>>

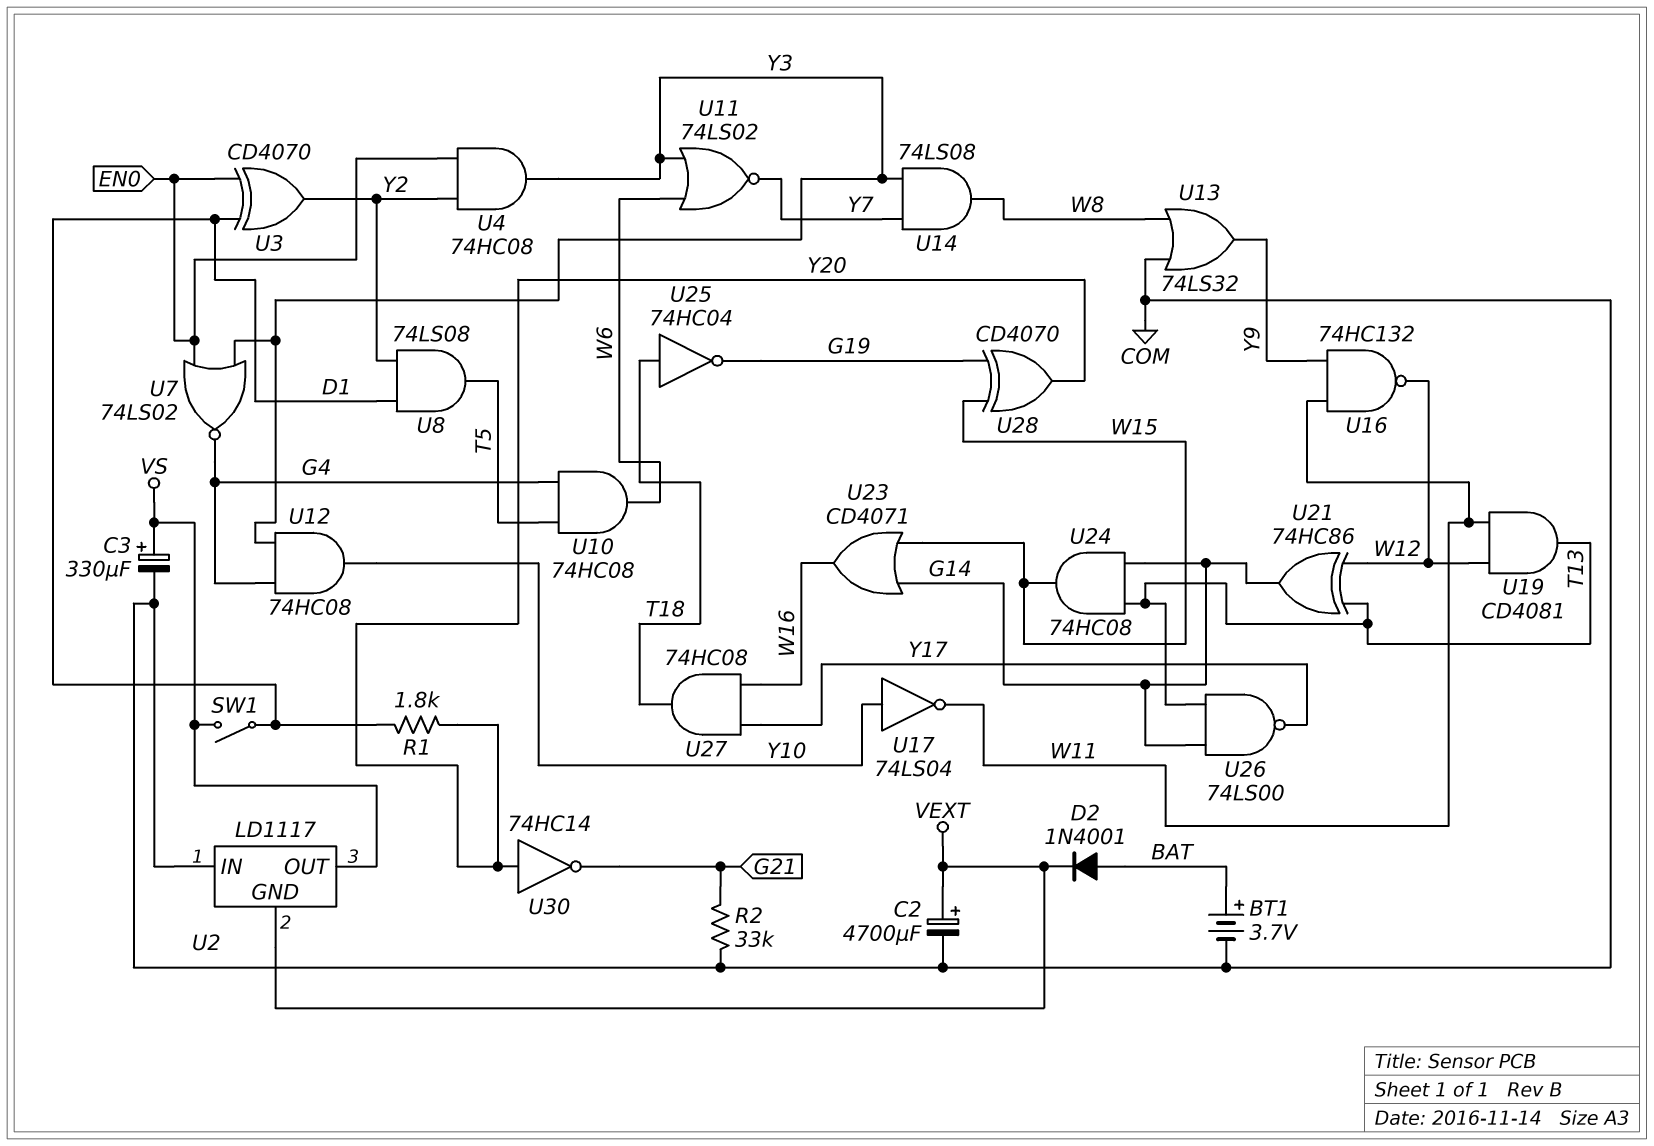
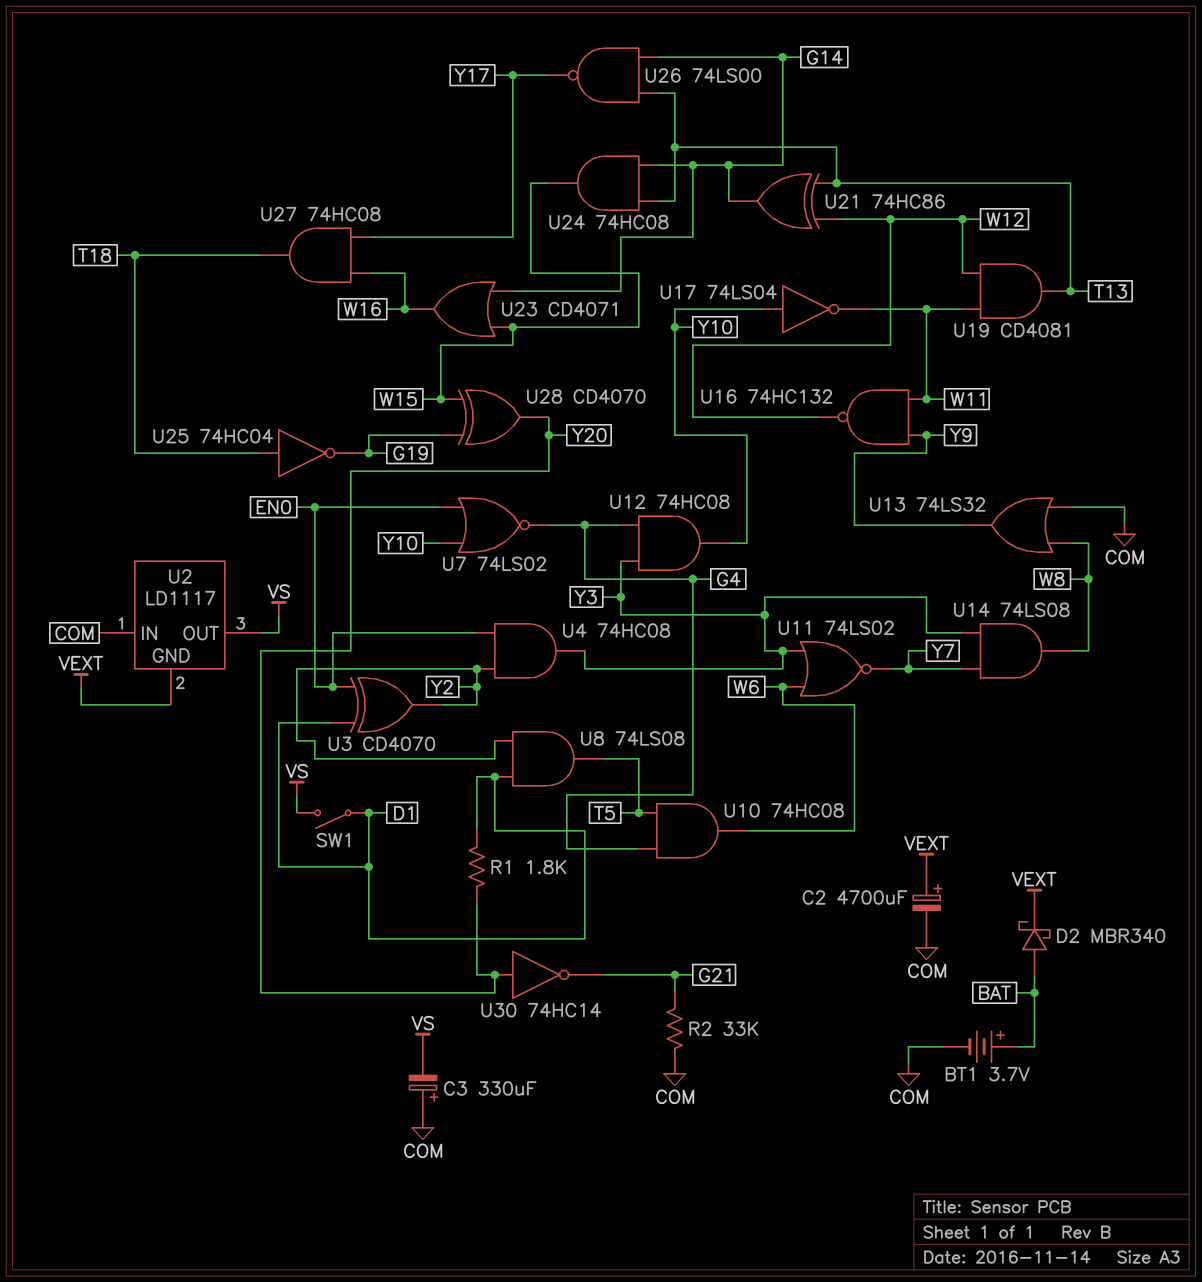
C3: 330uF (plus VS, minus COM) -> 330uF (plus COM, minus VS)
D2: diode 1N4001 (A BAT, K VEXT) -> schottky MBR340 (A BAT, K VEXT)
U7: NOR 74LS02 (in EN0, in Y3, out G4) -> NOR 74LS02 (in EN0, in Y10, out G4)

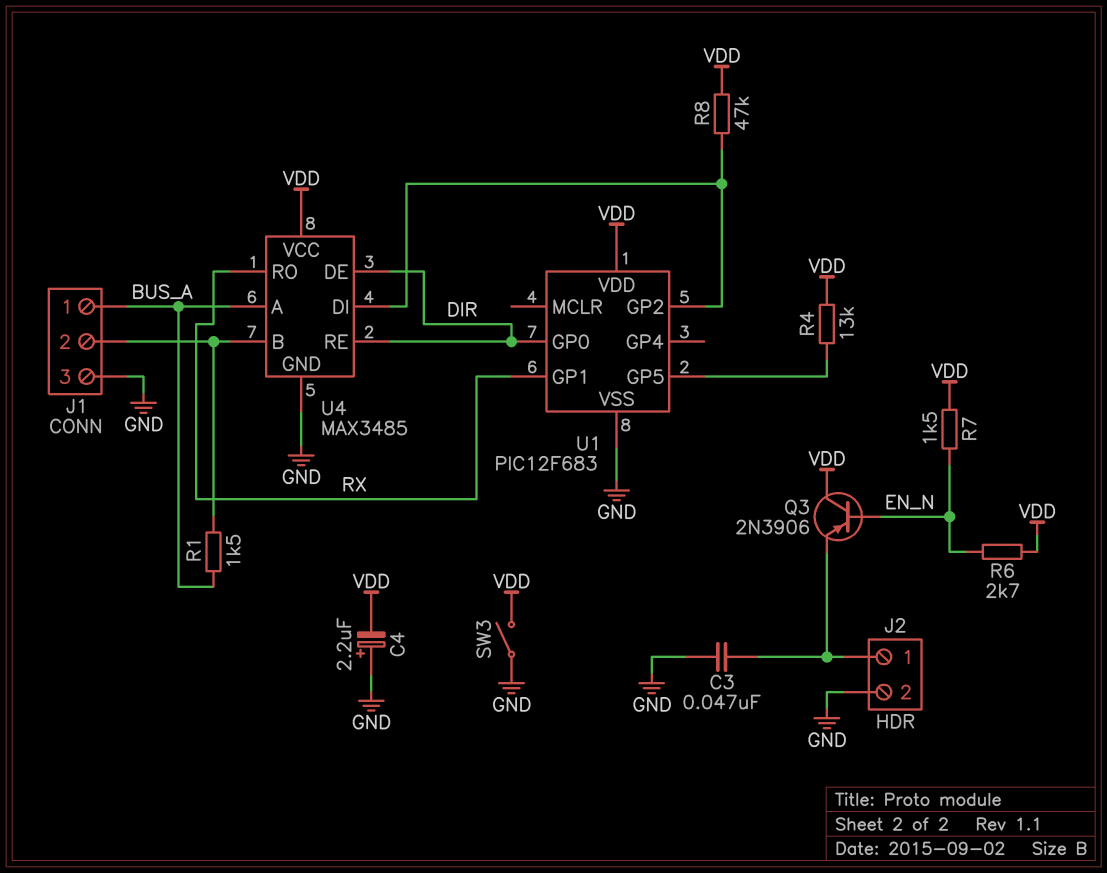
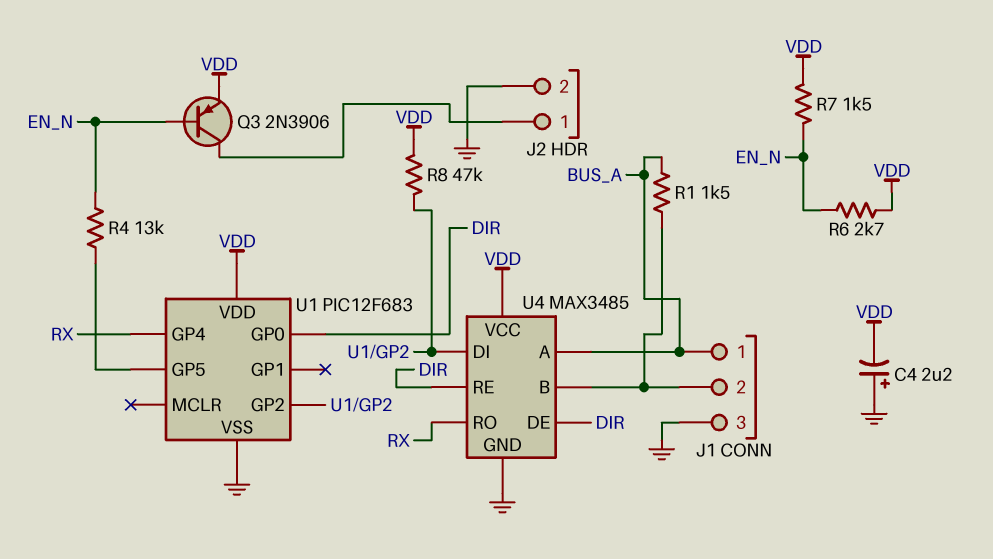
C3: 47nF (GND, J2/1) -> none
Q3: PNP 2N3906 (B EN_N, C VDD, E J2/1) -> PNP 2N3906 (B EN_N, C J2/1, E VDD)
R4: 13k (U1/GP5, VDD) -> 13k (EN_N, U1/GP5)
SW3: switch (GND, VDD) -> none
U1 pin GP1: RX -> none
U1 pin GP4: none -> RX

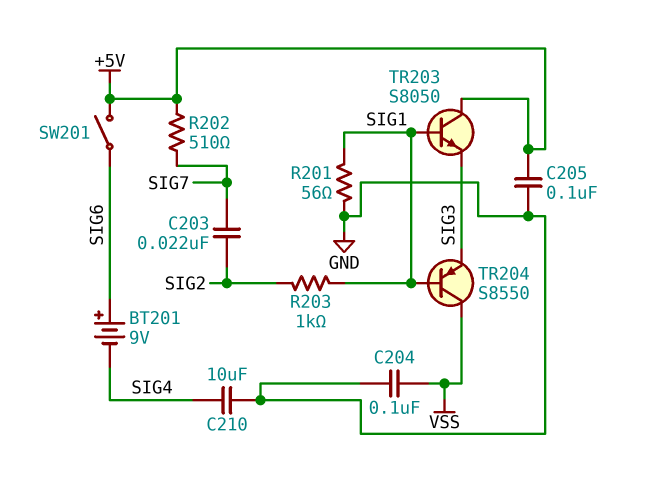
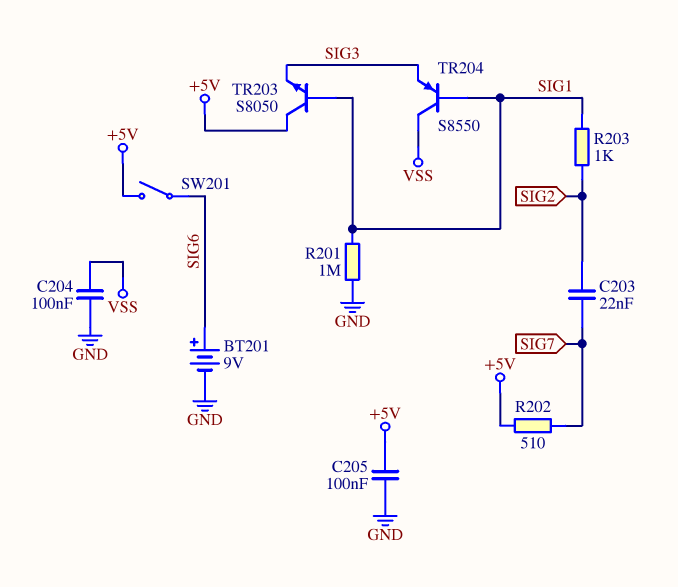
BT201: 9V (plus SIG6, minus SIG4) -> 9V (plus SIG6, minus GND)
C210: 10uF (GND, SIG4) -> none
R201: 56 (GND, SIG1) -> 1M (GND, SIG1)

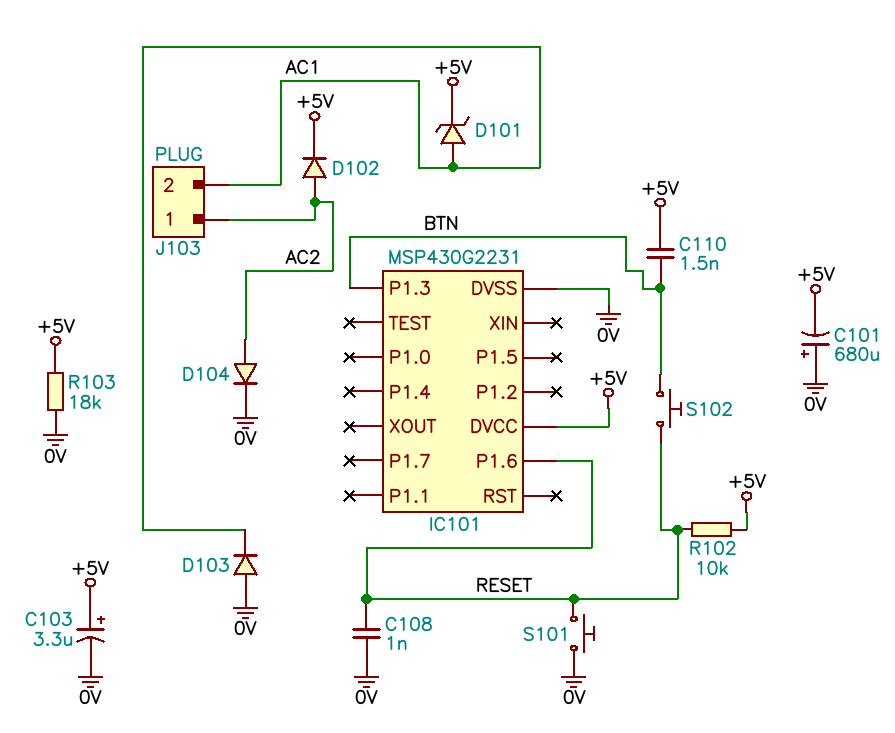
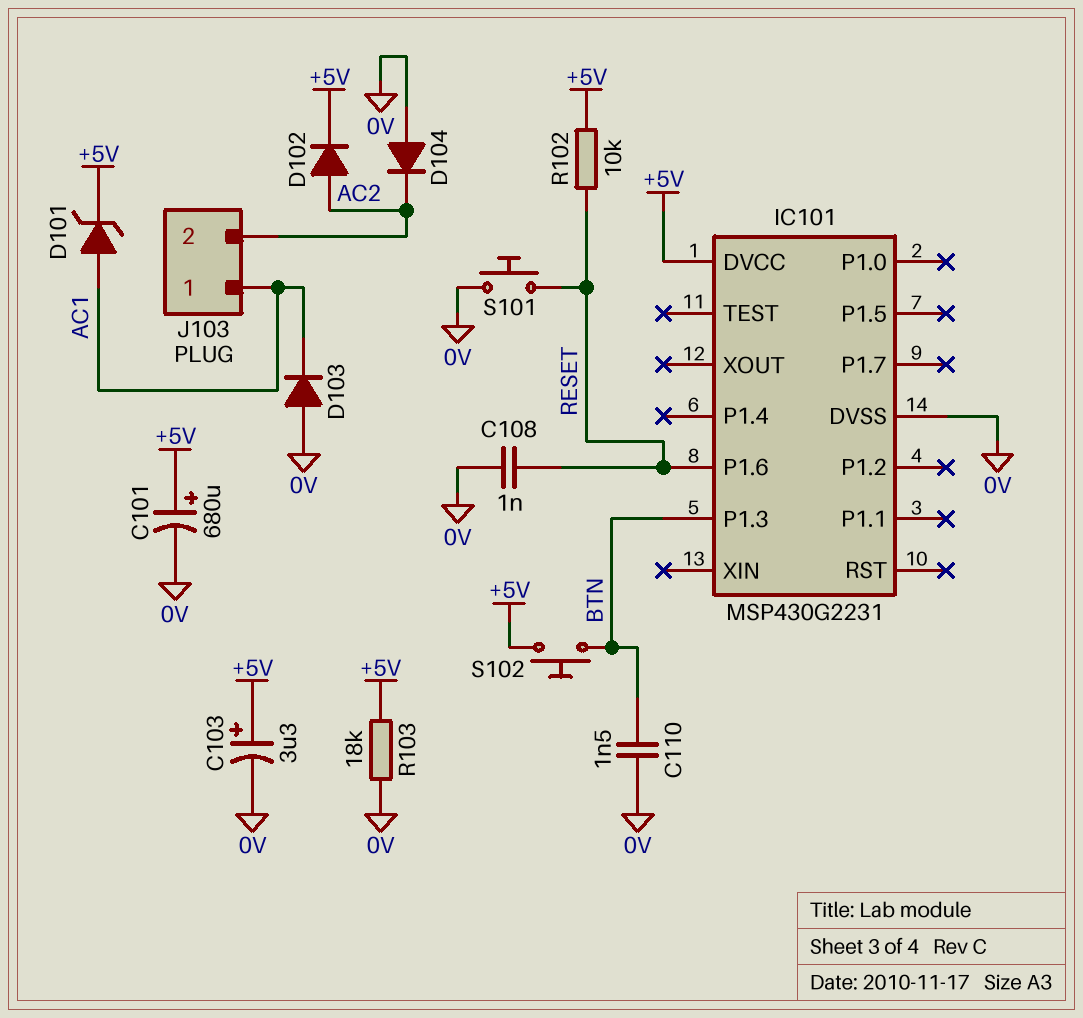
C101: 680uF (plus 0V, minus +5V) -> 680uF (plus +5V, minus 0V)
C110: 1.5nF (+5V, BTN) -> 1.5nF (0V, BTN)
D104: diode (A AC2, K 0V) -> diode (A 0V, K AC2)
J103 pin 1: AC2 -> AC1
J103 pin 2: AC1 -> AC2
S102: button (BTN, RESET) -> button (+5V, BTN)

<<

| WHAT YOU ARE ASKED TO DO |
Give back every record precisely as it stands, without the images.

| WRITTEN SOLUTION |
C3: 330uF (plus VS, minus COM) -> 330uF (plus COM, minus VS)
D2: diode 1N4001 (A BAT, K VEXT) -> schottky MBR340 (A BAT, K VEXT)
U7: NOR 74LS02 (in EN0, in Y3, out G4) -> NOR 74LS02 (in EN0, in Y10, out G4)

C3: 47nF (GND, J2/1) -> none
Q3: PNP 2N3906 (B EN_N, C VDD, E J2/1) -> PNP 2N3906 (B EN_N, C J2/1, E VDD)
R4: 13k (U1/GP5, VDD) -> 13k (EN_N, U1/GP5)
SW3: switch (GND, VDD) -> none
U1 pin GP1: RX -> none
U1 pin GP4: none -> RX

BT201: 9V (plus SIG6, minus SIG4) -> 9V (plus SIG6, minus GND)
C210: 10uF (GND, SIG4) -> none
R201: 56 (GND, SIG1) -> 1M (GND, SIG1)

C101: 680uF (plus 0V, minus +5V) -> 680uF (plus +5V, minus 0V)
C110: 1.5nF (+5V, BTN) -> 1.5nF (0V, BTN)
D104: diode (A AC2, K 0V) -> diode (A 0V, K AC2)
J103 pin 1: AC2 -> AC1
J103 pin 2: AC1 -> AC2
S102: button (BTN, RESET) -> button (+5V, BTN)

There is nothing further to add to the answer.